* Exercise description
Please return only the lines from the one with "cyan brick G4:G6" through the final line of the data, unchanged, with pictures omitted.
[Opening Data extract section]
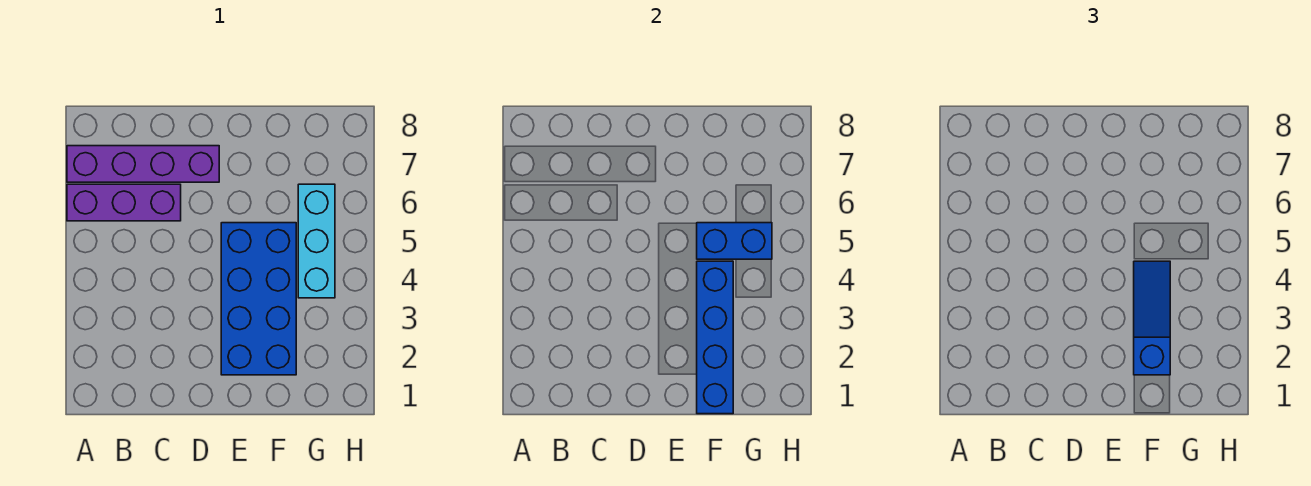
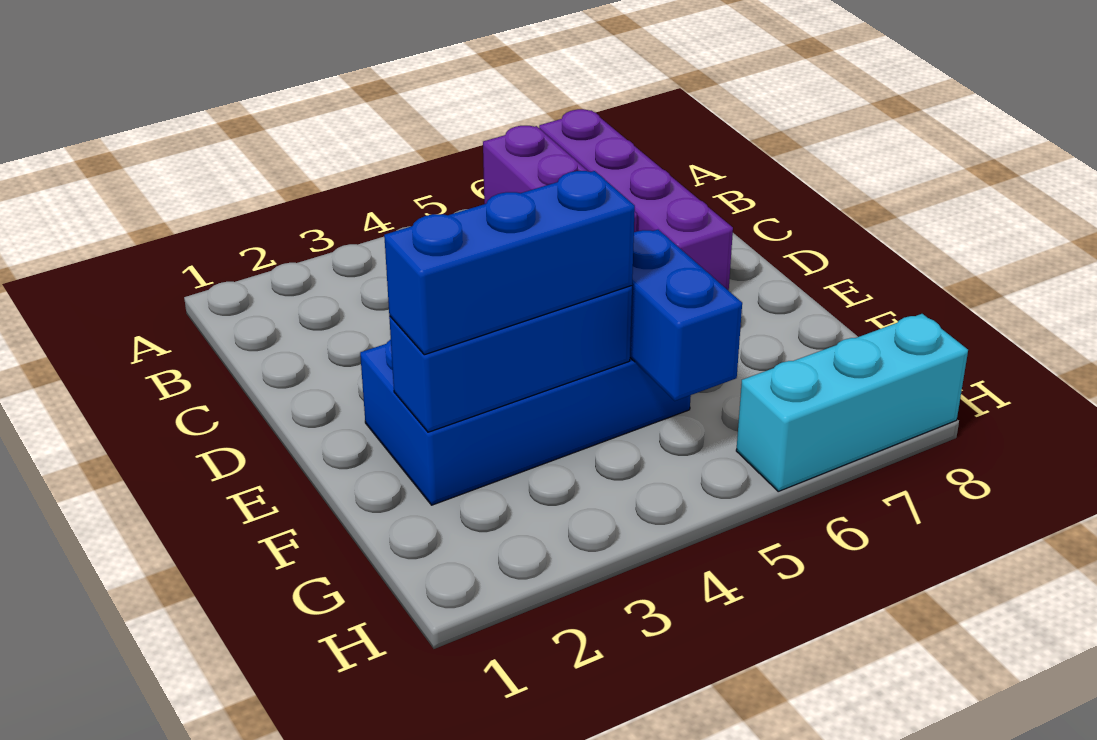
blue brick F1:F4 level 2 -> blue brick F2:F4 level 2
blue slope F2:F4 level 3 top 2 -> blue brick F2:F4 level 3
cyan brick G4:G6 level 1 -> cyan brick H6:H8 level 1

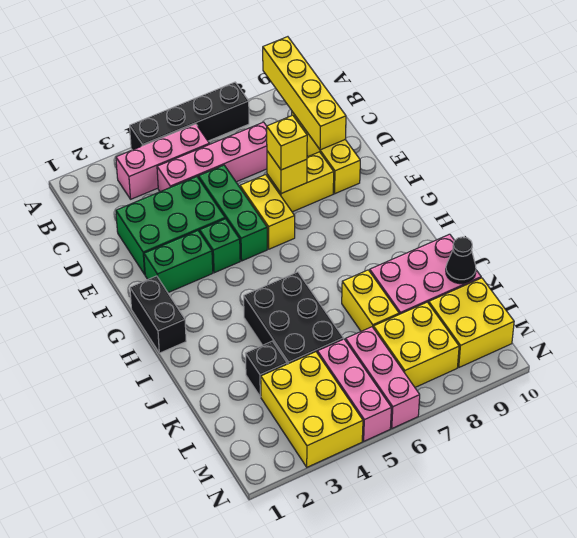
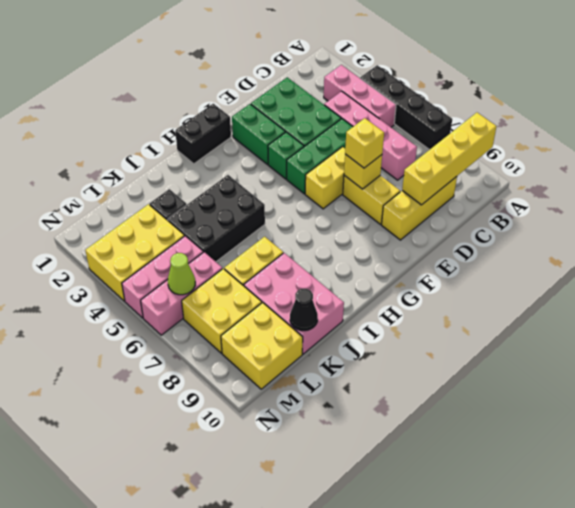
none -> lime cone M6 level 2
[Closing Data extract section]
* Result for this task
cyan brick G4:G6 level 1 -> cyan brick H6:H8 level 1

none -> lime cone M6 level 2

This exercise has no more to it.